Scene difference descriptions

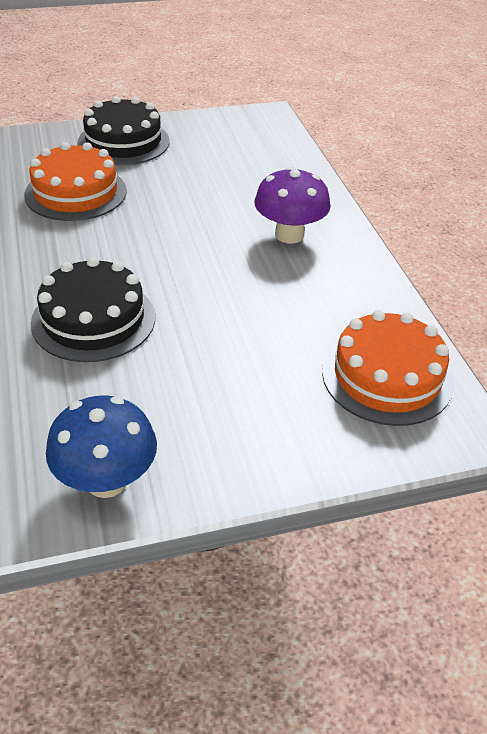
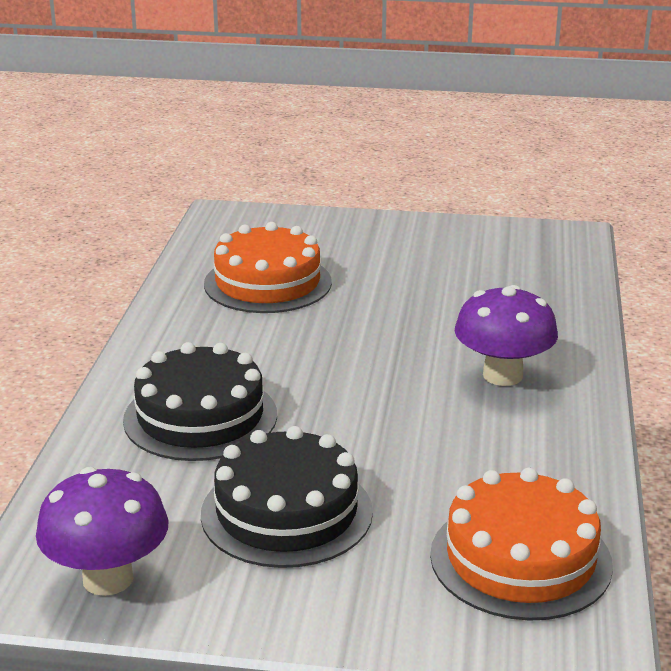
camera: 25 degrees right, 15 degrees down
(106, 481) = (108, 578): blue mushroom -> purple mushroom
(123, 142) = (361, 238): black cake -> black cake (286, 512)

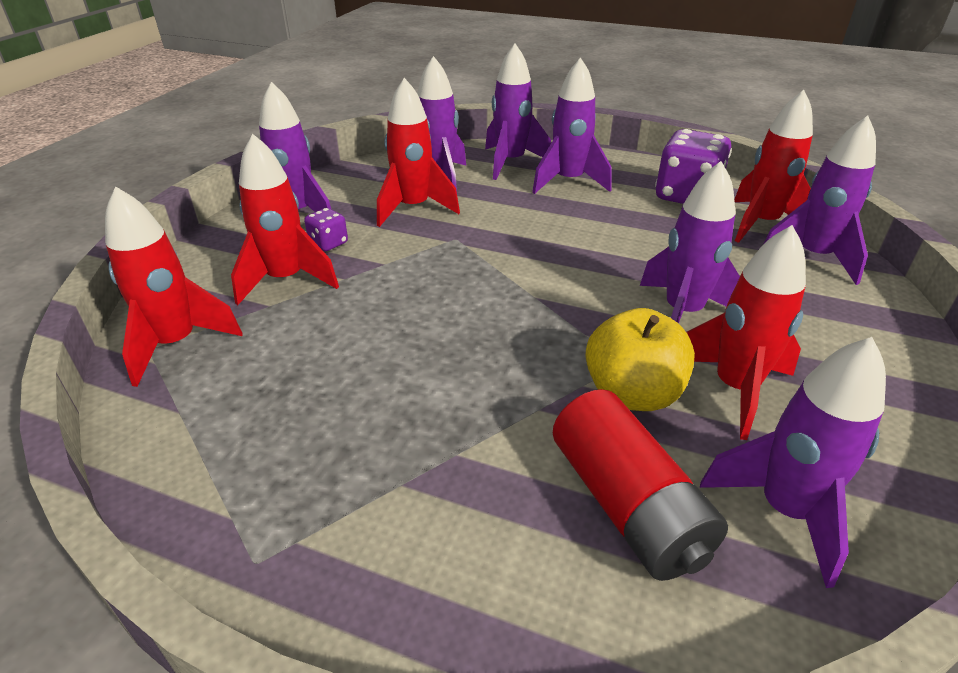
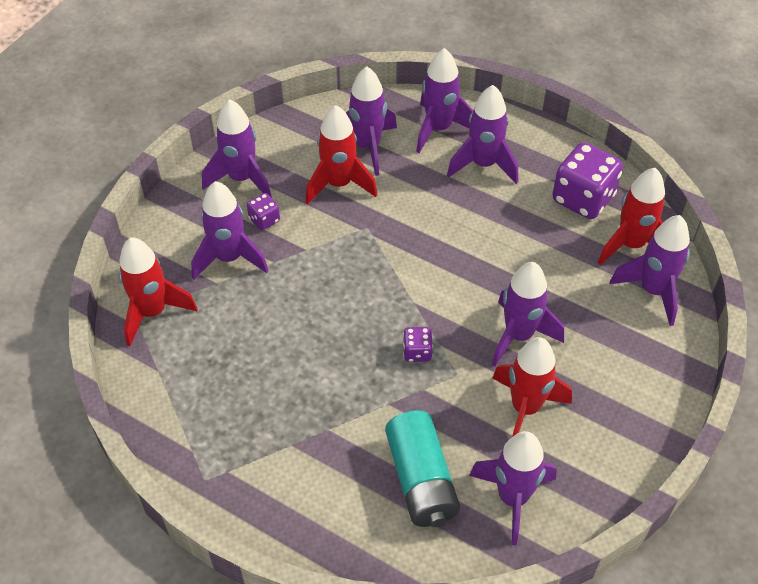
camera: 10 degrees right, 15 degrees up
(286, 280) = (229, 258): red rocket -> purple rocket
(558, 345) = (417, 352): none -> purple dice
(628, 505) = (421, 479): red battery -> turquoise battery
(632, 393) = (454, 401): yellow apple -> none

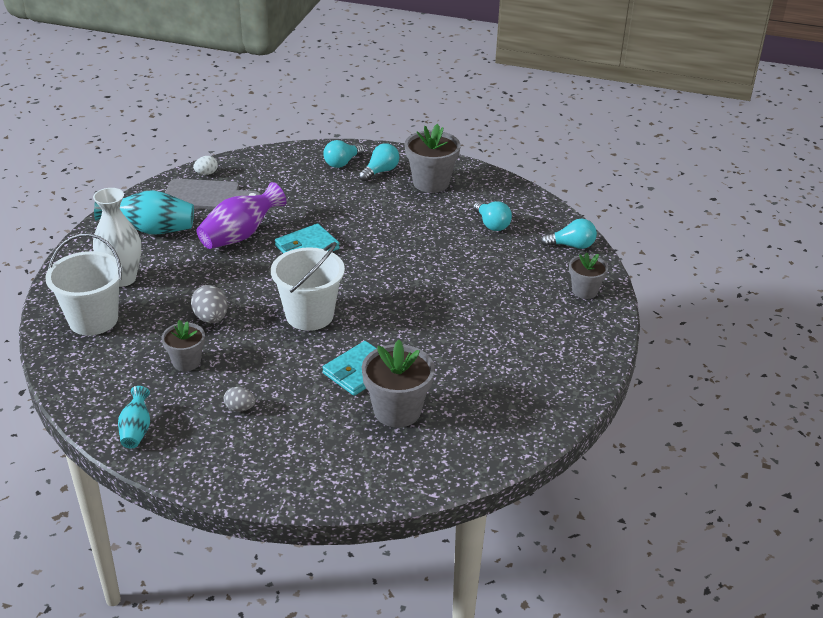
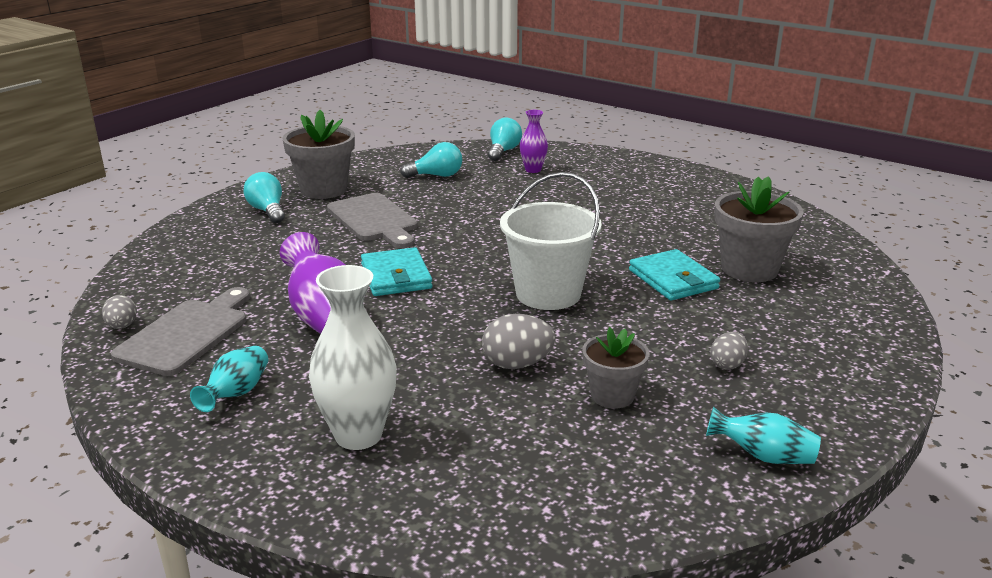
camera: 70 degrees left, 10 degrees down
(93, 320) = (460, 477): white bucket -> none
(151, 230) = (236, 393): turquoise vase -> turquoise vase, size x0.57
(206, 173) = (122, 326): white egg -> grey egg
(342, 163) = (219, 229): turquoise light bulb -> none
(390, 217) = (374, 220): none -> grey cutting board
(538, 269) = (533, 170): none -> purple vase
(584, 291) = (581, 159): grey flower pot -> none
...
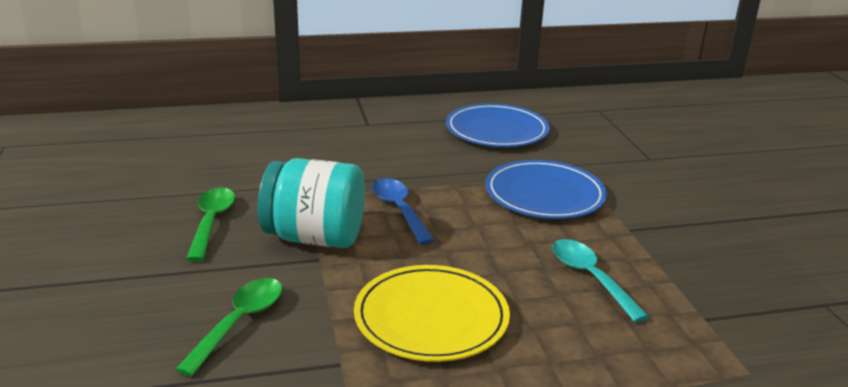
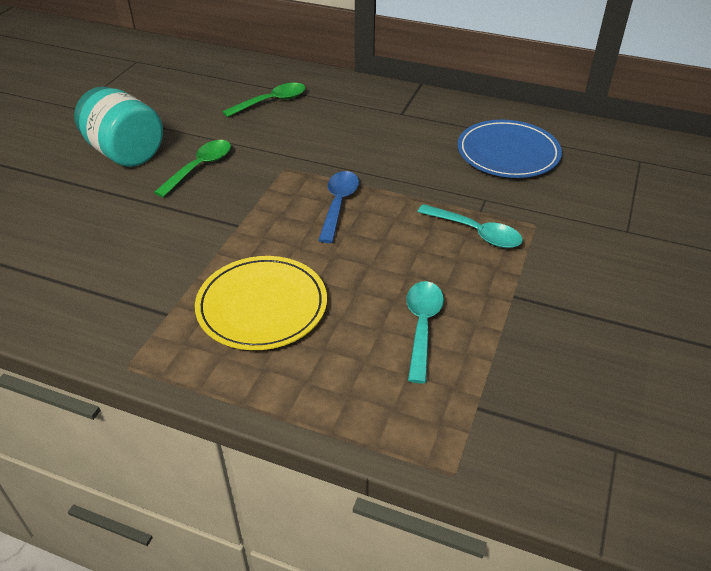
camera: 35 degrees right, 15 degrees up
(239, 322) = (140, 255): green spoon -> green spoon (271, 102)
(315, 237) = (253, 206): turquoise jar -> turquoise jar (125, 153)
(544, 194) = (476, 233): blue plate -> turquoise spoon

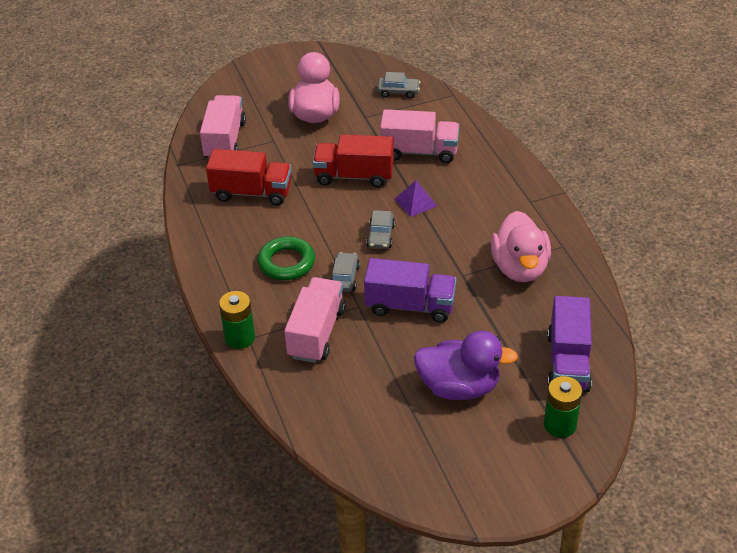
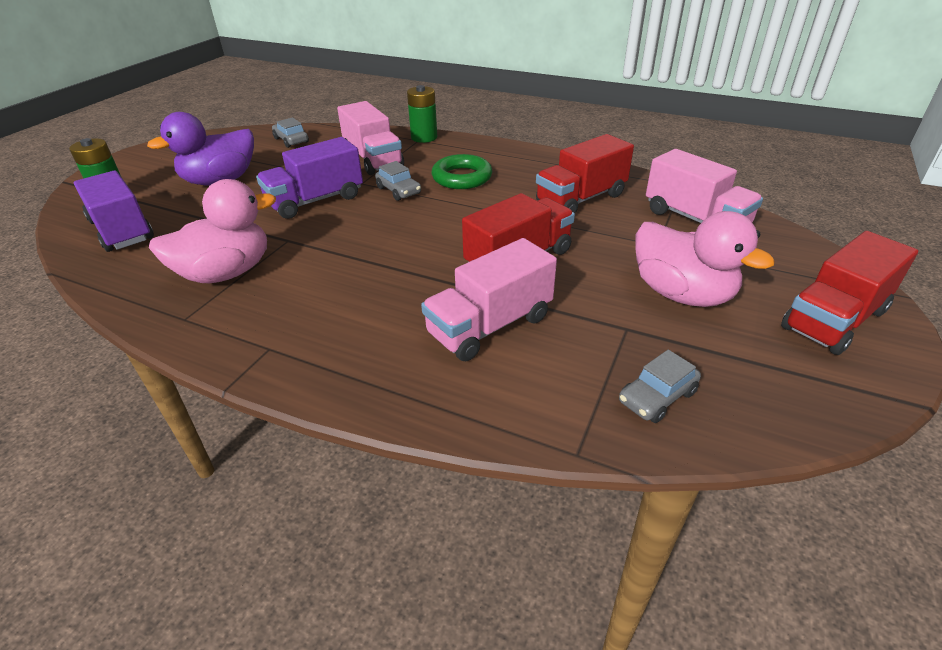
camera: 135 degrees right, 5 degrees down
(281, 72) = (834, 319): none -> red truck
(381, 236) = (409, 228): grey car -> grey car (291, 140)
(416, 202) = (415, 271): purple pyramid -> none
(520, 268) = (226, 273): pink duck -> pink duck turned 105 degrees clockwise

**REQUIRED ACTION:** Return, from the data above, each line in which the string "down" appears.

**WRITTEN REPLY:**
camera: 25 degrees right, 15 degrees down
camera: 70 degrees left, 10 degrees down
camera: 135 degrees right, 5 degrees down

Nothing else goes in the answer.